What is needed is the full listing written out exactly, minus the pictures.

Dataset section:

>>>

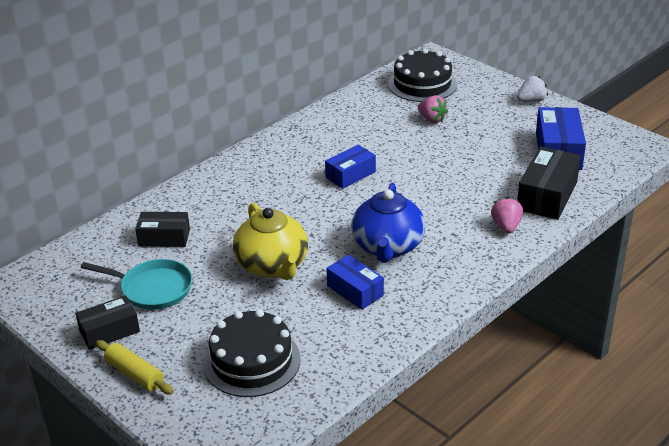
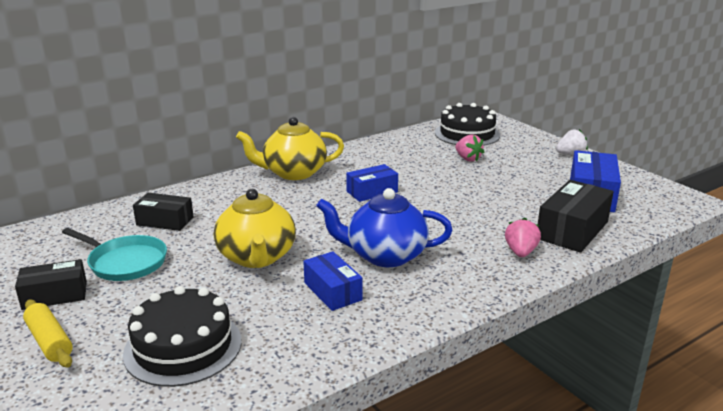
camera: 10 degrees right, 10 degrees down
(263, 160) = (293, 173): none -> yellow teapot
(387, 247) = (385, 255): blue teapot -> blue teapot turned 75 degrees clockwise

<<<

Problem solution:
camera: 10 degrees right, 10 degrees down
(263, 160) = (293, 173): none -> yellow teapot
(387, 247) = (385, 255): blue teapot -> blue teapot turned 75 degrees clockwise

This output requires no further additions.